- [DATASET RECORDS]

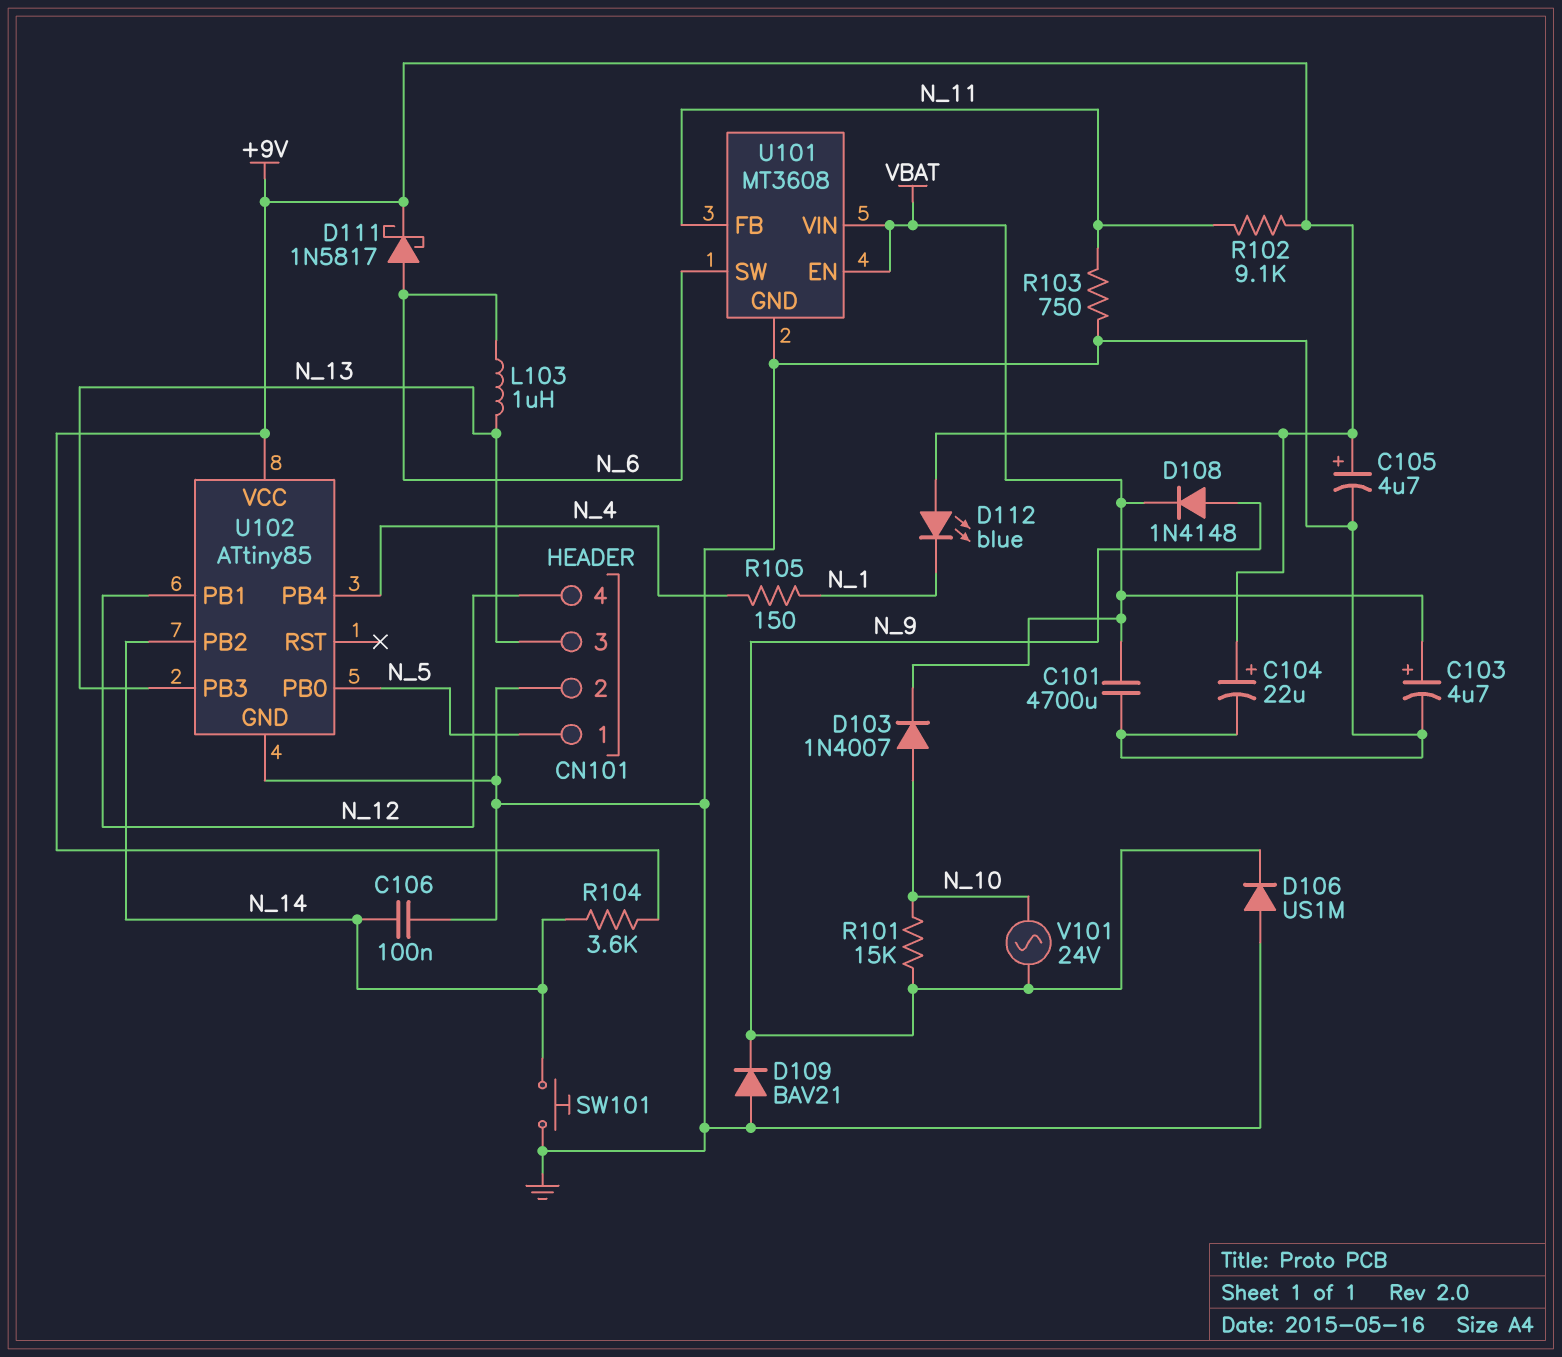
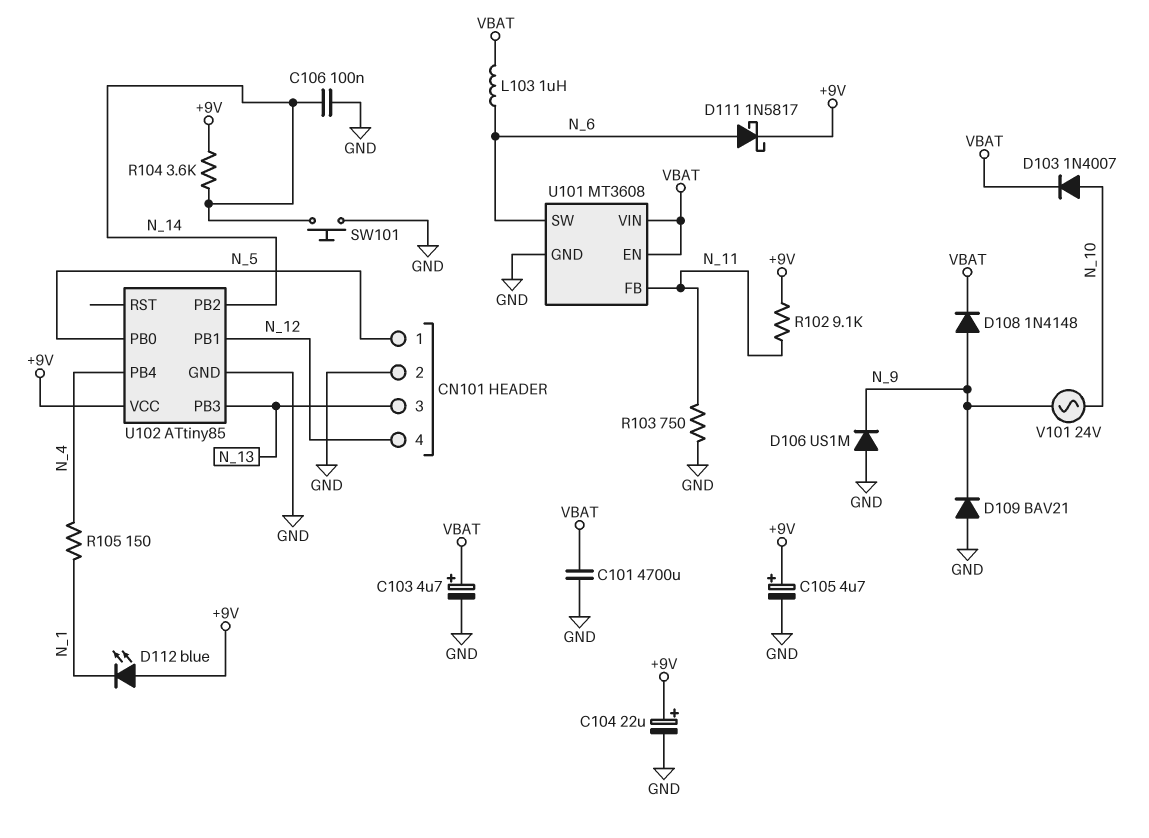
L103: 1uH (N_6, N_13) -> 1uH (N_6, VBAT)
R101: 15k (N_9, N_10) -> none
---
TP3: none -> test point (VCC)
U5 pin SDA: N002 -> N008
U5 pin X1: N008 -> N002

- [TASK DESCRIPTION]
Your answer should be one number: how many lines in the records above include "none".

- [EXERCISE RESPONSE]
2